Prompt: Below are the records; give again exactly the line with "386> 60 degrees counterclockwise", the line with "176 393 245>", and each line that lies between them, and nothing besides.

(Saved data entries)

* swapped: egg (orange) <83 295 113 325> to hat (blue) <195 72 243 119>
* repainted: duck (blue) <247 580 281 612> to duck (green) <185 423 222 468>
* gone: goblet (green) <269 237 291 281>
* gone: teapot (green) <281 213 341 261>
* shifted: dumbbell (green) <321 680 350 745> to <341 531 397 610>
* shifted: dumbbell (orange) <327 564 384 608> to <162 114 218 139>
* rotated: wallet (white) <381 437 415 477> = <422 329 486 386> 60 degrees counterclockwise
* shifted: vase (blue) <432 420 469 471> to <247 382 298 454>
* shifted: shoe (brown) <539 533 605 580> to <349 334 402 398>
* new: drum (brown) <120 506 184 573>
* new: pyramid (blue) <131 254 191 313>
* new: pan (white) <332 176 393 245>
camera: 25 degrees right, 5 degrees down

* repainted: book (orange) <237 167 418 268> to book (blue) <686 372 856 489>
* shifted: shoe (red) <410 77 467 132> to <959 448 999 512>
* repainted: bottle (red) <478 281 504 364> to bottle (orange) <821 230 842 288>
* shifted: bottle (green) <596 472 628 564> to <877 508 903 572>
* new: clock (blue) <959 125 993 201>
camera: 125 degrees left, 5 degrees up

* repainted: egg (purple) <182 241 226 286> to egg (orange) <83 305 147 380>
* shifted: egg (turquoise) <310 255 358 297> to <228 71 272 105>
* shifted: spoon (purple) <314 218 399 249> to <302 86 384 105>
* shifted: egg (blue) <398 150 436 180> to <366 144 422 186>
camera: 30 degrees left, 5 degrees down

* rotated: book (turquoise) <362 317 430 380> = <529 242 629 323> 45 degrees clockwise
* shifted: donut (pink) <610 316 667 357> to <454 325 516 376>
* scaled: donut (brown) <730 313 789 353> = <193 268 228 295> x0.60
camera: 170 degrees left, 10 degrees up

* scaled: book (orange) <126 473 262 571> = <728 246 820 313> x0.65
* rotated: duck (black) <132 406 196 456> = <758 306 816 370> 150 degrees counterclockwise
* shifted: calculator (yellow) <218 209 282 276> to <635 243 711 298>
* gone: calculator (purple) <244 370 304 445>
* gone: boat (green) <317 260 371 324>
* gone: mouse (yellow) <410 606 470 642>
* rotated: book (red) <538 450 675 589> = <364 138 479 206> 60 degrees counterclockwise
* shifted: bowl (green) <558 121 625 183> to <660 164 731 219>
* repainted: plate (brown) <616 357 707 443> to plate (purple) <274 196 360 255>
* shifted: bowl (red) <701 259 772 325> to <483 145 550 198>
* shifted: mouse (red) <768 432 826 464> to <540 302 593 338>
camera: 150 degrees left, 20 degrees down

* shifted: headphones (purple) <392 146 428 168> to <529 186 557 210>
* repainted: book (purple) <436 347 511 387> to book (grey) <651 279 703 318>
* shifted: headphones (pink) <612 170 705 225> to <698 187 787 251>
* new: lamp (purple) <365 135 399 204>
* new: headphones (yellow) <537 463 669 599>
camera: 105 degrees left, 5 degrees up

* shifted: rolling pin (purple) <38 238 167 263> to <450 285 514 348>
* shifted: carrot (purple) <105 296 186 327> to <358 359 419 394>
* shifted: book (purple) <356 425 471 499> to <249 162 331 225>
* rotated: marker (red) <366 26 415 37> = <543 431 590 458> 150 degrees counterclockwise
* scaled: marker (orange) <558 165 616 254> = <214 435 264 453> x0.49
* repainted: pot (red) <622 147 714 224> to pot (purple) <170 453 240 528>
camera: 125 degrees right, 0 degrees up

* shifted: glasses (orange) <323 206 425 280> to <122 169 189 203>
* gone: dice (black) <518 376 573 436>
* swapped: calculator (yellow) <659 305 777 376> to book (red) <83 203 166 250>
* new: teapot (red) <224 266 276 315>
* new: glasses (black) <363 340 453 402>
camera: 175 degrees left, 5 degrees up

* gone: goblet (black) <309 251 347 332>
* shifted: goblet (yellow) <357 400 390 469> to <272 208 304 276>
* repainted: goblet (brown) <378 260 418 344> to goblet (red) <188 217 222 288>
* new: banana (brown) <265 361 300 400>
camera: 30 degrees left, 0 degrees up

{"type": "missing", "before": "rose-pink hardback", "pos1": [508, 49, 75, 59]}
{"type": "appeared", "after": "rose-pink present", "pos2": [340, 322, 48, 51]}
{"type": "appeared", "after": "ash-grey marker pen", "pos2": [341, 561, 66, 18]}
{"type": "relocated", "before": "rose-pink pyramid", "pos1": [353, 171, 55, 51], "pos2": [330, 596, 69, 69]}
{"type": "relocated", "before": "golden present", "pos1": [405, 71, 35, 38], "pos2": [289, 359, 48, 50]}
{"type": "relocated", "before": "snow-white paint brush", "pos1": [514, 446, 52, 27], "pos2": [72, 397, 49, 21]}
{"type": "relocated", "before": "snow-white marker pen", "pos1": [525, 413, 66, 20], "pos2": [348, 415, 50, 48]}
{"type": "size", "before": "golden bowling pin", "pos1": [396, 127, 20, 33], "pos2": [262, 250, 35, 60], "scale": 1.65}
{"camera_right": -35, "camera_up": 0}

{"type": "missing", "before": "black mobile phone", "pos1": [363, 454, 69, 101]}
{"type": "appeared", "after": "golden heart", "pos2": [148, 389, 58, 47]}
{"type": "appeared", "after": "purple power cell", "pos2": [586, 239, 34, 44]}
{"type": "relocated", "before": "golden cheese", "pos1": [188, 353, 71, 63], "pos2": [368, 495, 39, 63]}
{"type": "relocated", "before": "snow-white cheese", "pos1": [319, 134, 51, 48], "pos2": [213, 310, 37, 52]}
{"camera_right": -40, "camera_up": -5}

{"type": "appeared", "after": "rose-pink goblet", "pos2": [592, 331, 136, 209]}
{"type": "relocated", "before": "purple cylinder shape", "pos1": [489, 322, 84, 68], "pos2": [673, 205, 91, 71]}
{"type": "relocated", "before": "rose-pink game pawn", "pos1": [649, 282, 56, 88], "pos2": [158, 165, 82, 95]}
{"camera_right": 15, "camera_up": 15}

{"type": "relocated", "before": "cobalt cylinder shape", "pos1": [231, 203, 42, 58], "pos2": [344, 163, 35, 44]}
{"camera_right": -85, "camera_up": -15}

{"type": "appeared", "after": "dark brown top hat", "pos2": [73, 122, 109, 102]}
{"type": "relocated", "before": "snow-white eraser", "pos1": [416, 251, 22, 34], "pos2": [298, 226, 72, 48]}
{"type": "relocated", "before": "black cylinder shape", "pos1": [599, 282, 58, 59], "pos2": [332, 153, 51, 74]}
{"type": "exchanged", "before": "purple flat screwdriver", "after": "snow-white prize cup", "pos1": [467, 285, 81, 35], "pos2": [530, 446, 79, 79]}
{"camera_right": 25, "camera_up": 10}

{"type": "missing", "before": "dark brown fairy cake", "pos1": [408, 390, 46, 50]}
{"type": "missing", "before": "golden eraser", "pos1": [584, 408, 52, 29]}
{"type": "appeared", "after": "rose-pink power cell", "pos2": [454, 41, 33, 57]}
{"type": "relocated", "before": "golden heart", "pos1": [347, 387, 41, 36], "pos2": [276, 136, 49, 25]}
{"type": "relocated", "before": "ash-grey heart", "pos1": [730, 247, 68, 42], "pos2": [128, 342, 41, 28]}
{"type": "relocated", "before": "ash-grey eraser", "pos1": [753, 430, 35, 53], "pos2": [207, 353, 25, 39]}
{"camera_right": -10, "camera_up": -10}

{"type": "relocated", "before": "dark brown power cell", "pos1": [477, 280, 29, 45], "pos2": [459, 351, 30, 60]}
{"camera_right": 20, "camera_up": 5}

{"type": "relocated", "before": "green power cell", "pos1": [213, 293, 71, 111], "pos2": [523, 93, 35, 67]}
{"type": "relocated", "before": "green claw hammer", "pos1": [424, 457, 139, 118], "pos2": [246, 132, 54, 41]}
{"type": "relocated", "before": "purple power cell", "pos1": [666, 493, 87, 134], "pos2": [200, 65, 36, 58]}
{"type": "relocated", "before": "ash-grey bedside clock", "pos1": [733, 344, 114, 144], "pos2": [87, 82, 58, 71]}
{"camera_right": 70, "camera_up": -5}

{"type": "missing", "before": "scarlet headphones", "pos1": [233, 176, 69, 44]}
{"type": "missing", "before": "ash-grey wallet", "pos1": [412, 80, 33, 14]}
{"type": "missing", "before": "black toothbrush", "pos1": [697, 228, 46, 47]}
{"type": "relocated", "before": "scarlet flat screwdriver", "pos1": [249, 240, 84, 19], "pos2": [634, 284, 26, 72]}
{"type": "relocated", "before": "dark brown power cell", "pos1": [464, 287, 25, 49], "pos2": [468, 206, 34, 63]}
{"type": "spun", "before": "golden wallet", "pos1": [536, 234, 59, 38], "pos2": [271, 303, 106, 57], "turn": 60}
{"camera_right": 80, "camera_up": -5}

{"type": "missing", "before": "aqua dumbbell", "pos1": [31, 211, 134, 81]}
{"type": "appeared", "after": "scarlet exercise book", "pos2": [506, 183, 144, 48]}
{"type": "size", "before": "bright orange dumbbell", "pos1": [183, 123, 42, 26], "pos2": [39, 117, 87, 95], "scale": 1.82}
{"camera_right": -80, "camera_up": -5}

Exercise result:
* rotated: wallet (white) <381 437 415 477> = <422 329 486 386> 60 degrees counterclockwise
* shifted: vase (blue) <432 420 469 471> to <247 382 298 454>
* shifted: shoe (brown) <539 533 605 580> to <349 334 402 398>
* new: drum (brown) <120 506 184 573>
* new: pyramid (blue) <131 254 191 313>
* new: pan (white) <332 176 393 245>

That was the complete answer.